- PROBLEM DETAILS
Every entry below has to appear again in your reply, word for word, but no picture may.

━━ DATA EXTRACT ━━

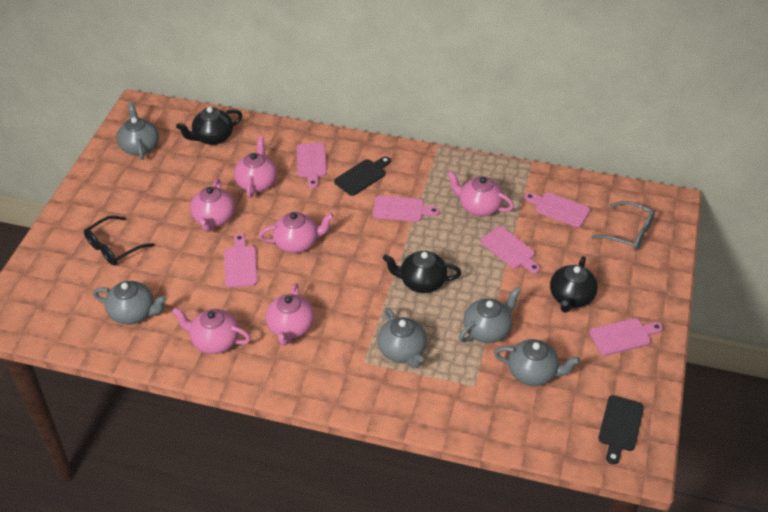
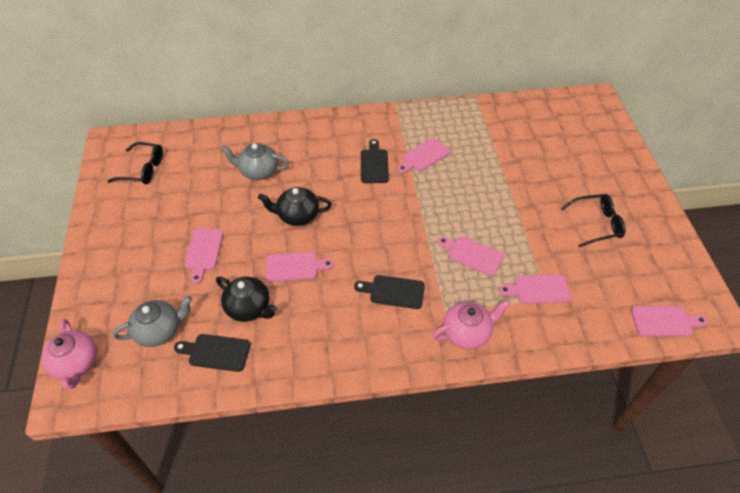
black cutting board: 2 -> 3
black glasses: 1 -> 2
black teapot: 3 -> 2
grey glasses: 1 -> 0
grey teapot: 5 -> 2
pink teapot: 6 -> 2

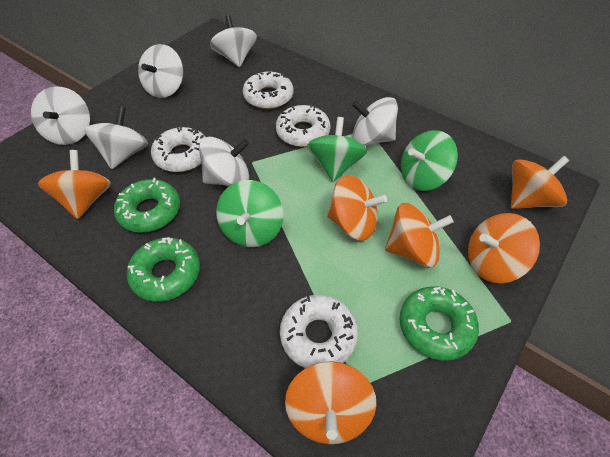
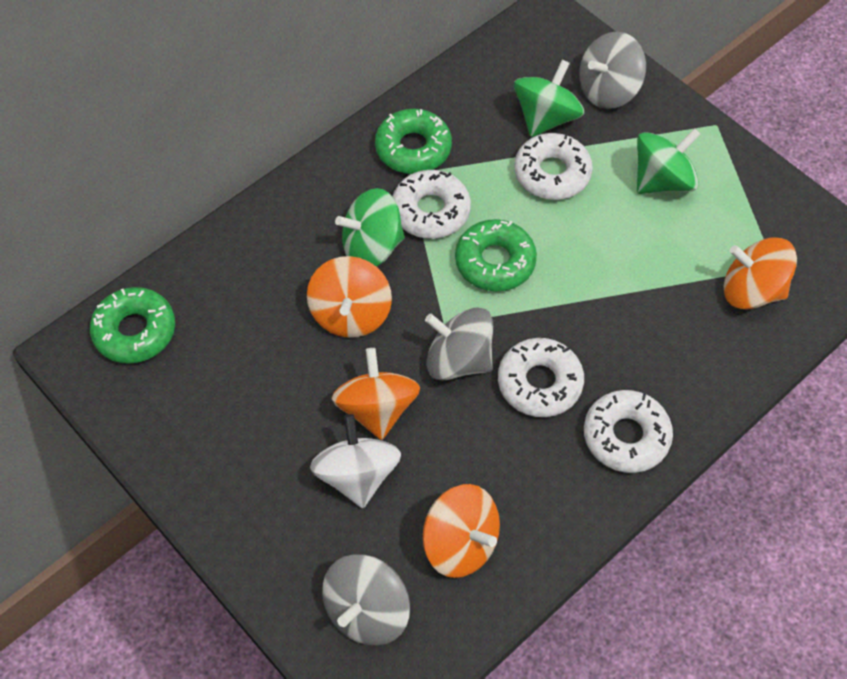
grey spinning top: 0 -> 3
orange spinning top: 6 -> 4
white spinning top: 6 -> 1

━━━

- TASK ANSWER
black cutting board: 2 -> 3
black glasses: 1 -> 2
black teapot: 3 -> 2
grey glasses: 1 -> 0
grey teapot: 5 -> 2
pink teapot: 6 -> 2

grey spinning top: 0 -> 3
orange spinning top: 6 -> 4
white spinning top: 6 -> 1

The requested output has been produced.